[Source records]
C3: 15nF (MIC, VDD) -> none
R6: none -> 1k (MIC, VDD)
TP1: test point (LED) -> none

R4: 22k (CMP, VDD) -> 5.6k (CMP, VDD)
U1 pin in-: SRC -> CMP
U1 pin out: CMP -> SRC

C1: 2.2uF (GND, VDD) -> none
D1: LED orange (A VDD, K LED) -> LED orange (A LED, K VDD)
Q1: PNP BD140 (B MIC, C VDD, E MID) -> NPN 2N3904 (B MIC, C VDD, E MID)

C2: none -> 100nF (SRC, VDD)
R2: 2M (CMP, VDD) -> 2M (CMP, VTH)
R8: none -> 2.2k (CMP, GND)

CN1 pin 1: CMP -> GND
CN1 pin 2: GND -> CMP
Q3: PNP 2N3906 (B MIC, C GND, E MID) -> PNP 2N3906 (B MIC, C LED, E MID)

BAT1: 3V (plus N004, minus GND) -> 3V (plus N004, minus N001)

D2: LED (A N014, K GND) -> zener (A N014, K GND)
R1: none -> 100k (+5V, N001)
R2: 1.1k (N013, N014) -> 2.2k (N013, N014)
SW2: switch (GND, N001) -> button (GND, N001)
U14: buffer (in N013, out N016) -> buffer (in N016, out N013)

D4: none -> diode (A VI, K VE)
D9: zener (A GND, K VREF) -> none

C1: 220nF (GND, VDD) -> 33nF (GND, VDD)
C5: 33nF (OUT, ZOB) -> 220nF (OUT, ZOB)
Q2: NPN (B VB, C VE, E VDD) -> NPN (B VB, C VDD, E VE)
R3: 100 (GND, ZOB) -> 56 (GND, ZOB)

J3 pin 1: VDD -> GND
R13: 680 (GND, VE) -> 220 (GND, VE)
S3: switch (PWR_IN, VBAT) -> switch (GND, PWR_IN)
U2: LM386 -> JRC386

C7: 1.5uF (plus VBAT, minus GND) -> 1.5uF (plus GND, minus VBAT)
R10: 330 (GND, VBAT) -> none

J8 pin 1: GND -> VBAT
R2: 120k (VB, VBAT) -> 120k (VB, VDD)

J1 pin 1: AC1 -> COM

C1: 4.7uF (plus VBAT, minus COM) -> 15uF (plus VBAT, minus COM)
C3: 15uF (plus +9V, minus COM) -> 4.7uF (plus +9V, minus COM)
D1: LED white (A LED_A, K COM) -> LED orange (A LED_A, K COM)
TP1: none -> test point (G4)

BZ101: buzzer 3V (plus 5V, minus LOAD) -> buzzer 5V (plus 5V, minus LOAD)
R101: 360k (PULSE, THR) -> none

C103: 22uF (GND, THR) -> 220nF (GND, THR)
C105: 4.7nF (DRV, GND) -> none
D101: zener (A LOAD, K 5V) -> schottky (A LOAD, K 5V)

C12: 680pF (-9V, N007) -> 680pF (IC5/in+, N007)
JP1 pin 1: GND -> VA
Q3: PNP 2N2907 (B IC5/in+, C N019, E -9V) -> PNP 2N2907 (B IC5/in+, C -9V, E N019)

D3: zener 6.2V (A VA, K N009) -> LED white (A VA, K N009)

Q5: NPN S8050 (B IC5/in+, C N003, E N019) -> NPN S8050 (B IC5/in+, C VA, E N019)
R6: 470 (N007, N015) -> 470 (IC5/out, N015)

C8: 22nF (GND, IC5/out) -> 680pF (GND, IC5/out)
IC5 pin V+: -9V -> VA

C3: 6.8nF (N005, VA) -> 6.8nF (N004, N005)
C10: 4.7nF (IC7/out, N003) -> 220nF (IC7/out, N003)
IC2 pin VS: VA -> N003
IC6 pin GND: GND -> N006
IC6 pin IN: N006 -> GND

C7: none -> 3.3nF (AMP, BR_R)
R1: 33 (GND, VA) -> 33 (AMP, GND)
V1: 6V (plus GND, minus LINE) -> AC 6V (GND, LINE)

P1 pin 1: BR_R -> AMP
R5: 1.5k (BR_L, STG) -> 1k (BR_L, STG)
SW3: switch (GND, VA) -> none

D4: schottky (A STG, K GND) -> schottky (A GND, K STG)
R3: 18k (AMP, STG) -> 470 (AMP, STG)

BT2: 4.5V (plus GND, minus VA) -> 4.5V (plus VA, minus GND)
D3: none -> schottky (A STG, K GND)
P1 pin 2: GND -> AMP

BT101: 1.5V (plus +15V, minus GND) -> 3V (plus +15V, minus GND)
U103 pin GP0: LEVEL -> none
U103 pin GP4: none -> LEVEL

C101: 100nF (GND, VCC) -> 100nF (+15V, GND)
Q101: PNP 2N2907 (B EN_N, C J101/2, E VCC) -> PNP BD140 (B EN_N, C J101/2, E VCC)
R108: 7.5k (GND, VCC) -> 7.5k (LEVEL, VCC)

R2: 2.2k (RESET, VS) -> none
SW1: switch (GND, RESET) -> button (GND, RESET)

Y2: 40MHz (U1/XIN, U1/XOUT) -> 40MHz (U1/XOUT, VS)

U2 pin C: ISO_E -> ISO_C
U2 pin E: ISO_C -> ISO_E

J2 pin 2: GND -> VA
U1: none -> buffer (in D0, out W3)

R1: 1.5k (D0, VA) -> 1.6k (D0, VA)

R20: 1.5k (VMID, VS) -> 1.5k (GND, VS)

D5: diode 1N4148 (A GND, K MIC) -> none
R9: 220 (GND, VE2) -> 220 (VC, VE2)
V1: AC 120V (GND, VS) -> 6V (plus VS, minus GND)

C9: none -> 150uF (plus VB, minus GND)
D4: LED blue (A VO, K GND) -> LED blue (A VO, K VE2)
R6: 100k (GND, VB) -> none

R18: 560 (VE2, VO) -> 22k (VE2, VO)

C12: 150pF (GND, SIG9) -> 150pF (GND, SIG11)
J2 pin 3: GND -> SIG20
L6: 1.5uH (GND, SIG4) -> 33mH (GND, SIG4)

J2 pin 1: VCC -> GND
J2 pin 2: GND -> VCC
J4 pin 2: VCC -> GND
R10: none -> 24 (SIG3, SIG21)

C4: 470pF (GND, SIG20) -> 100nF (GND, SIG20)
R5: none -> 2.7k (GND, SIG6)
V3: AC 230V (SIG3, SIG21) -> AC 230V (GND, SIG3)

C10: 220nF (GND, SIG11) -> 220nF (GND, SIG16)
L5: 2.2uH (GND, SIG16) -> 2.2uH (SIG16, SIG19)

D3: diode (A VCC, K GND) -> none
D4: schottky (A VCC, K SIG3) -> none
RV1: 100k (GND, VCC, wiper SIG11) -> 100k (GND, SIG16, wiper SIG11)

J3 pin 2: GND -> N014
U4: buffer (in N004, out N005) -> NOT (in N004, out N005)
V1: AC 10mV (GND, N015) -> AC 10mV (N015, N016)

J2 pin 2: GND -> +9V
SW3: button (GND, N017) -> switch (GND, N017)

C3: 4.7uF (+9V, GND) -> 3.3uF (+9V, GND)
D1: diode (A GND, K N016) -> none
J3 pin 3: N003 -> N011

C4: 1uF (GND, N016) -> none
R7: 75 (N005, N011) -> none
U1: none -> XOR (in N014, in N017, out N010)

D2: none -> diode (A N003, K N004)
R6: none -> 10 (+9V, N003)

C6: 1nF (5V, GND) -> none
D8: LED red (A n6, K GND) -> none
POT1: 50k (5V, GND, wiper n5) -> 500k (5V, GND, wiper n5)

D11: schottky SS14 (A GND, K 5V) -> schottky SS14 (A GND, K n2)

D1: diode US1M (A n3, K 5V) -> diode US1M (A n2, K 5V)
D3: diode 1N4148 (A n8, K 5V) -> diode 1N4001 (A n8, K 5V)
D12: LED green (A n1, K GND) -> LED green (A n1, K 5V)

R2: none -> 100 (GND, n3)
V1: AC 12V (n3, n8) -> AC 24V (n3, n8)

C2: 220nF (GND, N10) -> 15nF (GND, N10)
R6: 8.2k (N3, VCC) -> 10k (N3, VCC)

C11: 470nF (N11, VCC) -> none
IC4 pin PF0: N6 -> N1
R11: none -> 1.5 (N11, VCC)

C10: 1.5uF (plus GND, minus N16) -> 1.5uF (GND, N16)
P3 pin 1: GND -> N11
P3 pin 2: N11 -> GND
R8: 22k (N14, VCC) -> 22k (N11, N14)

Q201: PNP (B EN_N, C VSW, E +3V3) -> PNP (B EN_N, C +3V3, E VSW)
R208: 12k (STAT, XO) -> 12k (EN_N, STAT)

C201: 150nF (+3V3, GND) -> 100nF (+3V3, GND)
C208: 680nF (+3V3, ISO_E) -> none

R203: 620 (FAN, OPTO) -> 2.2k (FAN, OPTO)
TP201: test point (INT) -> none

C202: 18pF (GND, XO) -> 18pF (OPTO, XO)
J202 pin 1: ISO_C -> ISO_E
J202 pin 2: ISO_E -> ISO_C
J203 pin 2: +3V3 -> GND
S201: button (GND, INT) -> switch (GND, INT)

● **Try it**:
Copy out the lines above exactly, beginning at the one that contains "D2: LED (A N014, K" and ending at the one that contains "R13: 680 (GND, VE) -> 220 (GND, VE)".

● **Finished task**:
D2: LED (A N014, K GND) -> zener (A N014, K GND)
R1: none -> 100k (+5V, N001)
R2: 1.1k (N013, N014) -> 2.2k (N013, N014)
SW2: switch (GND, N001) -> button (GND, N001)
U14: buffer (in N013, out N016) -> buffer (in N016, out N013)

D4: none -> diode (A VI, K VE)
D9: zener (A GND, K VREF) -> none

C1: 220nF (GND, VDD) -> 33nF (GND, VDD)
C5: 33nF (OUT, ZOB) -> 220nF (OUT, ZOB)
Q2: NPN (B VB, C VE, E VDD) -> NPN (B VB, C VDD, E VE)
R3: 100 (GND, ZOB) -> 56 (GND, ZOB)

J3 pin 1: VDD -> GND
R13: 680 (GND, VE) -> 220 (GND, VE)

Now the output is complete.